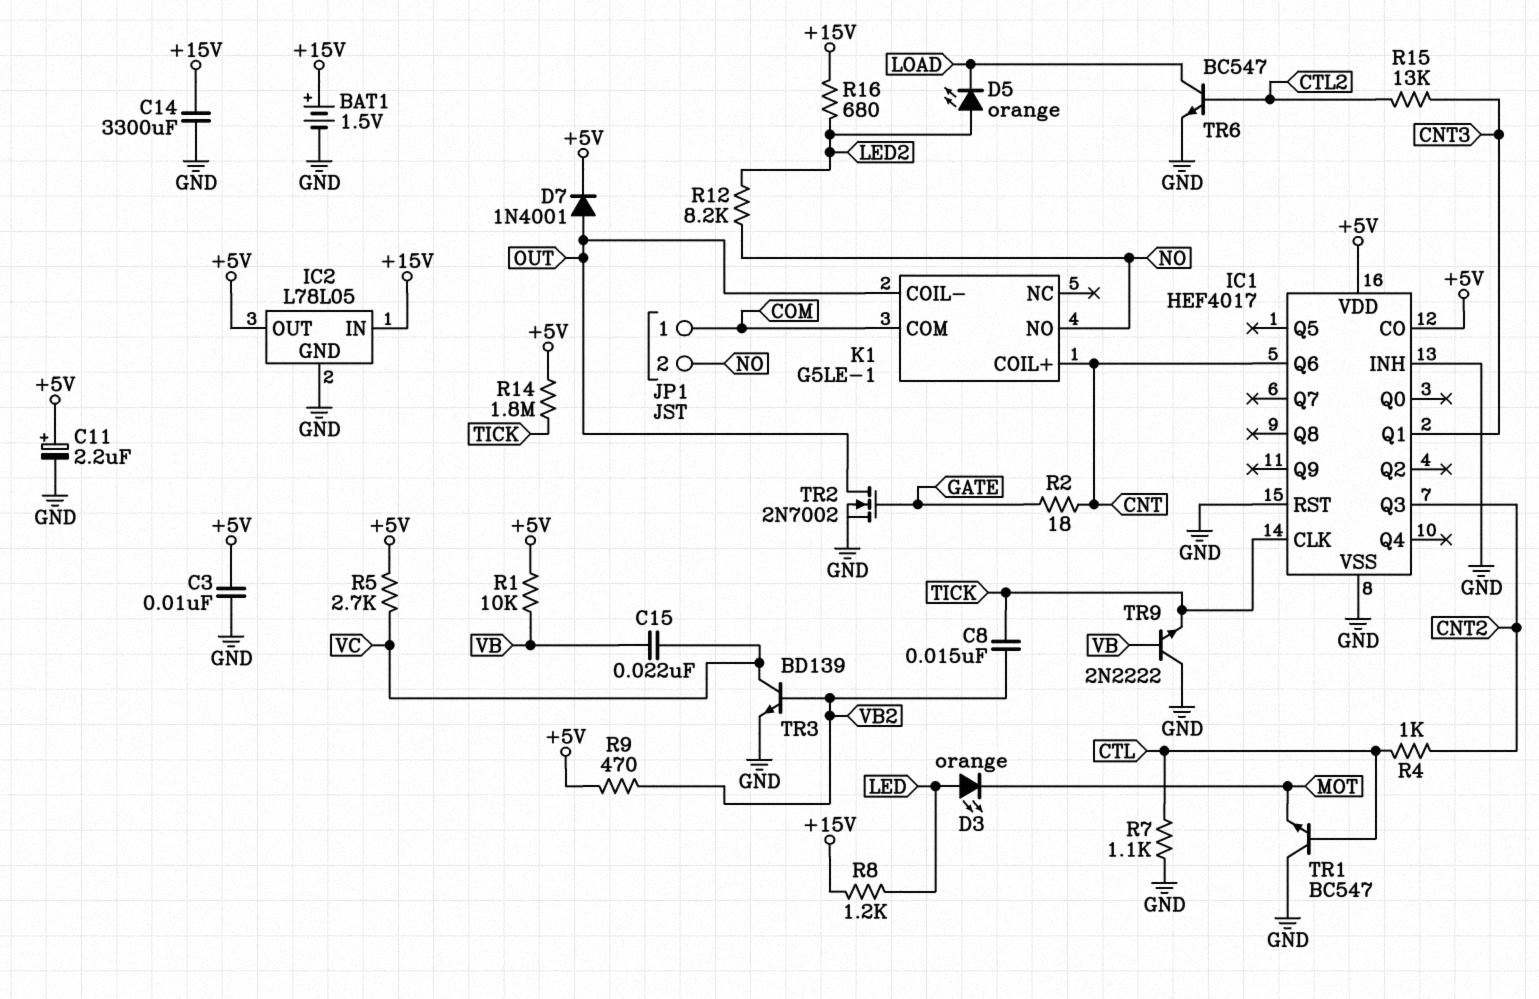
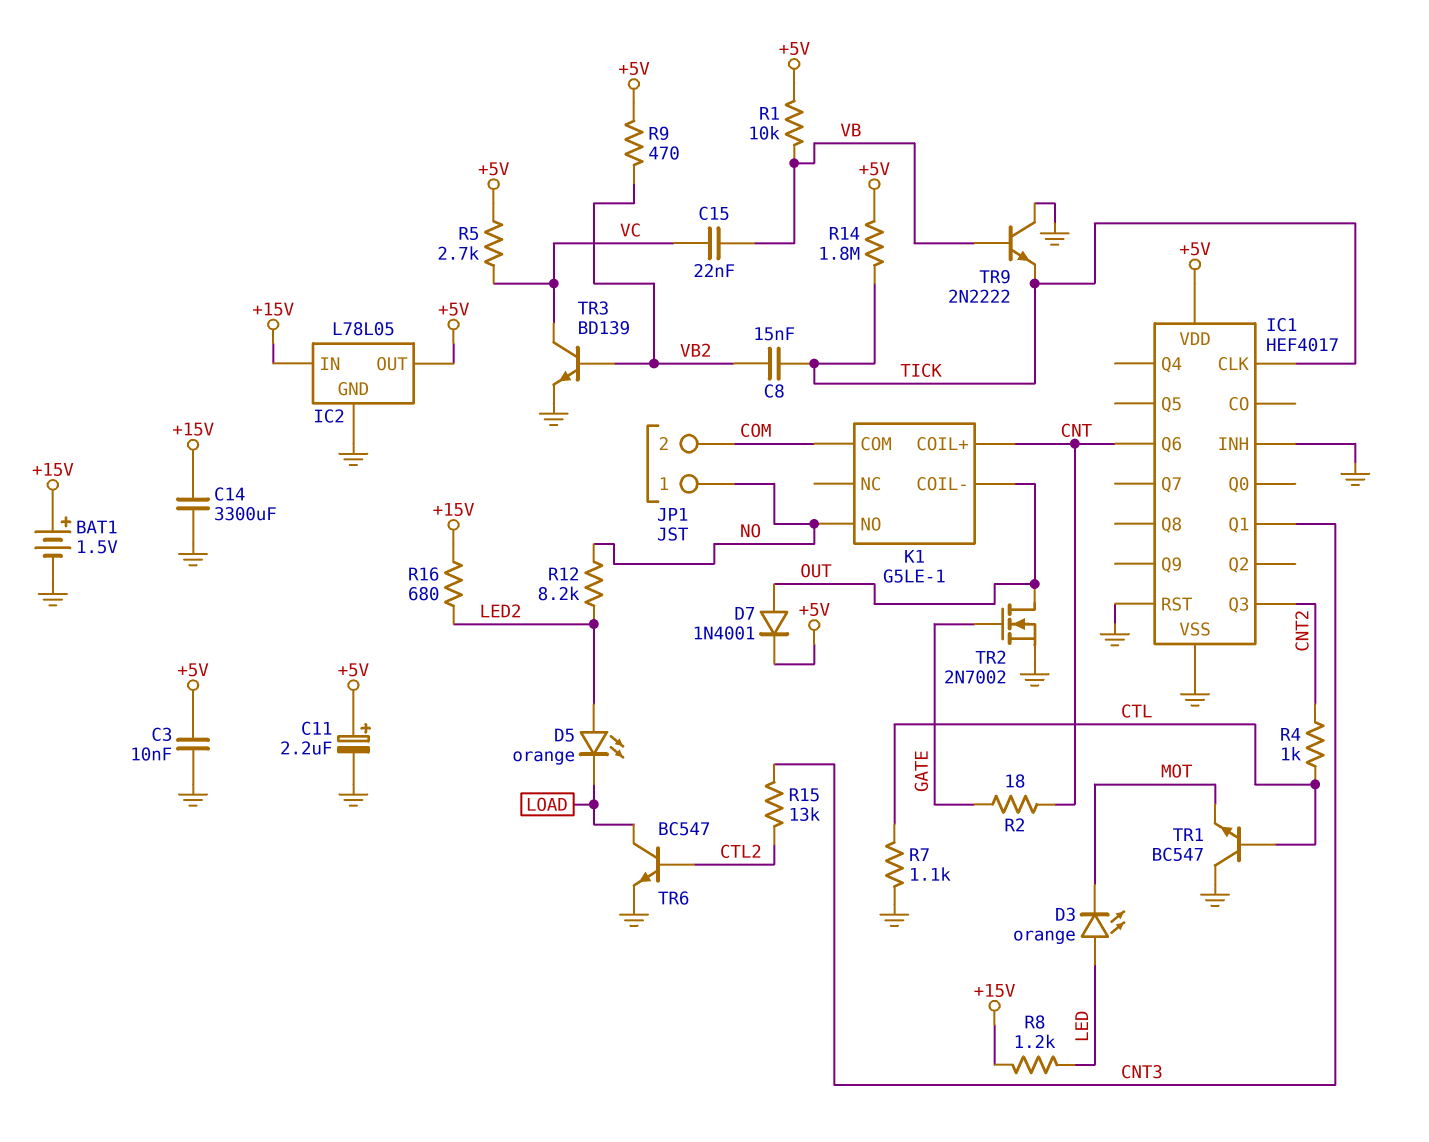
IC1 pin CO: +5V -> none
JP1 pin 1: COM -> NO
JP1 pin 2: NO -> COM

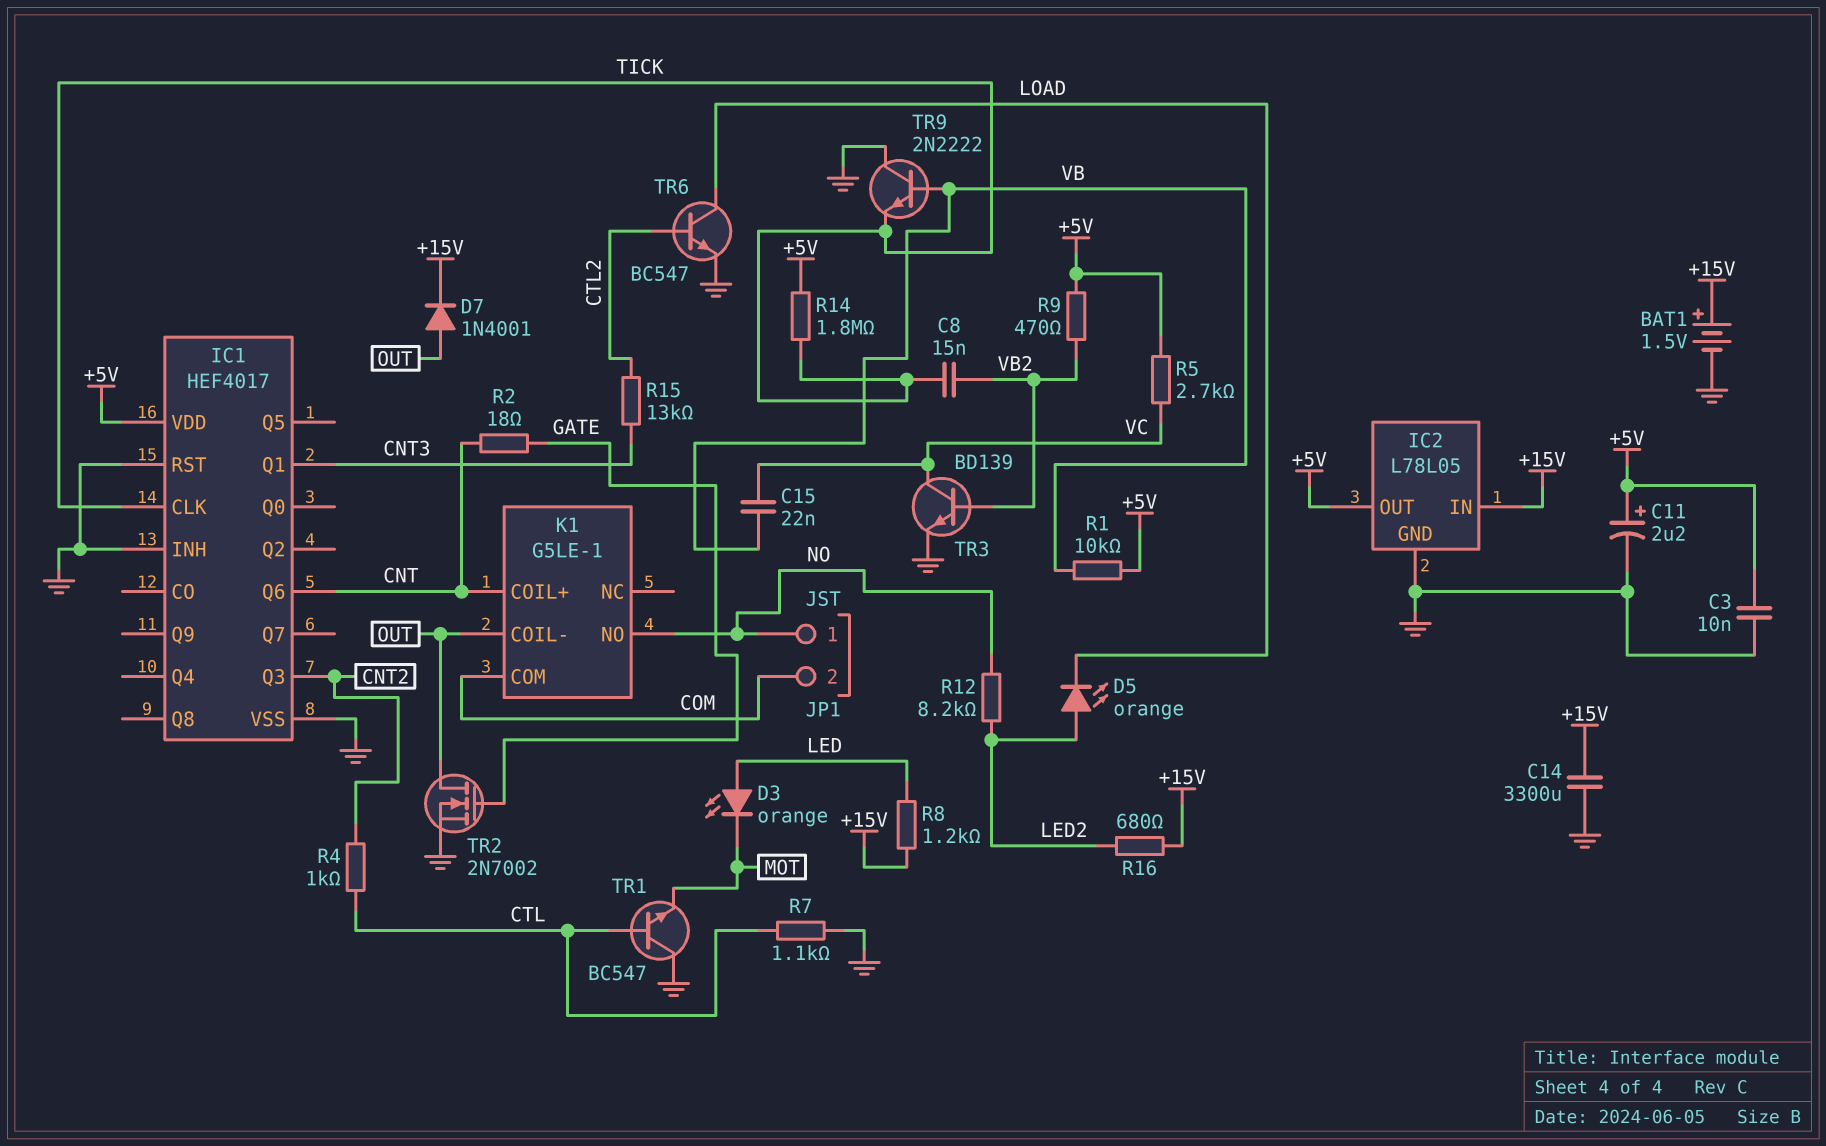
D7: diode 1N4001 (A OUT, K +5V) -> diode 1N4001 (A OUT, K +15V)

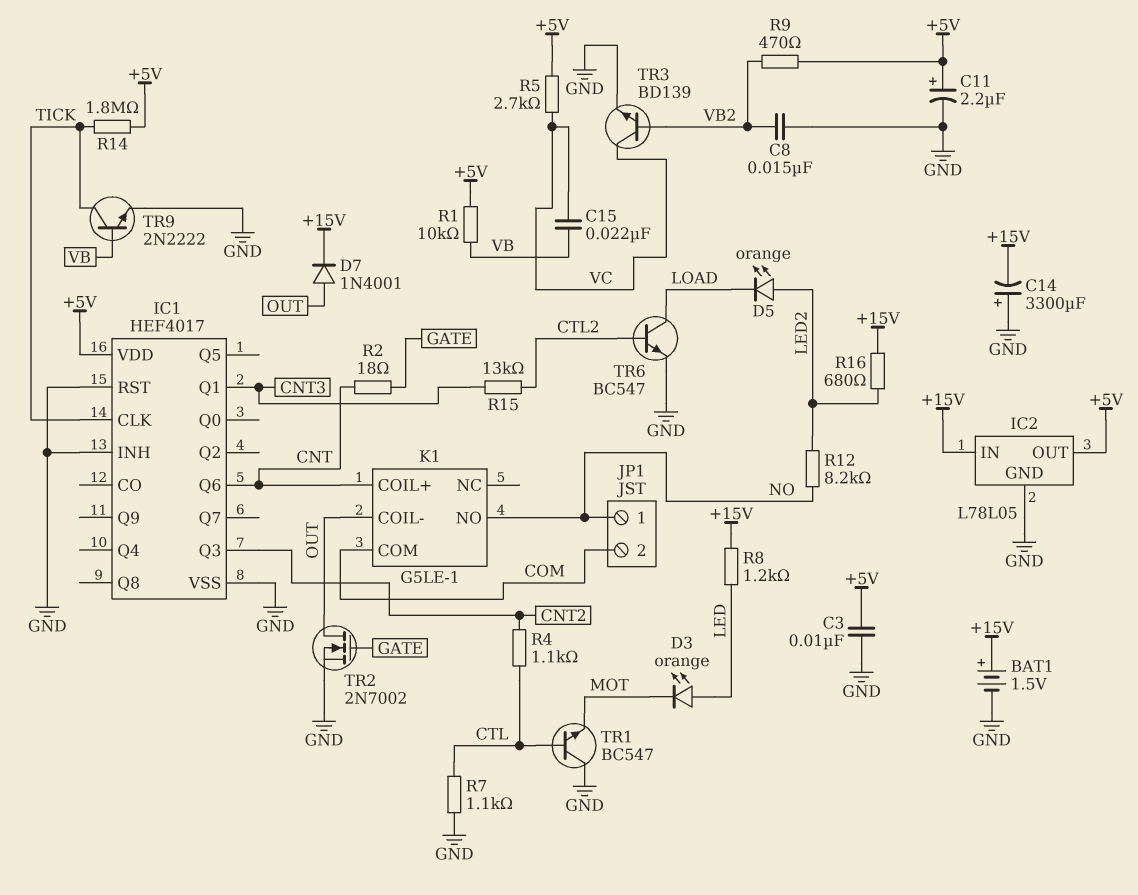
C8: 15nF (TICK, VB2) -> 15nF (GND, VB2)
C14: 3300uF (+15V, GND) -> 3300uF (plus GND, minus +15V)
R4: 1k (CNT2, CTL) -> 1.1k (CNT2, CTL)
TR9: NPN 2N2222 (B VB, C GND, E TICK) -> NPN 2N2222 (B VB, C TICK, E GND)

+===+

_Activity:_ Going through the entries above, show each line that contains "TICK".

_Result of the exercise:_
C8: 15nF (TICK, VB2) -> 15nF (GND, VB2)
TR9: NPN 2N2222 (B VB, C GND, E TICK) -> NPN 2N2222 (B VB, C TICK, E GND)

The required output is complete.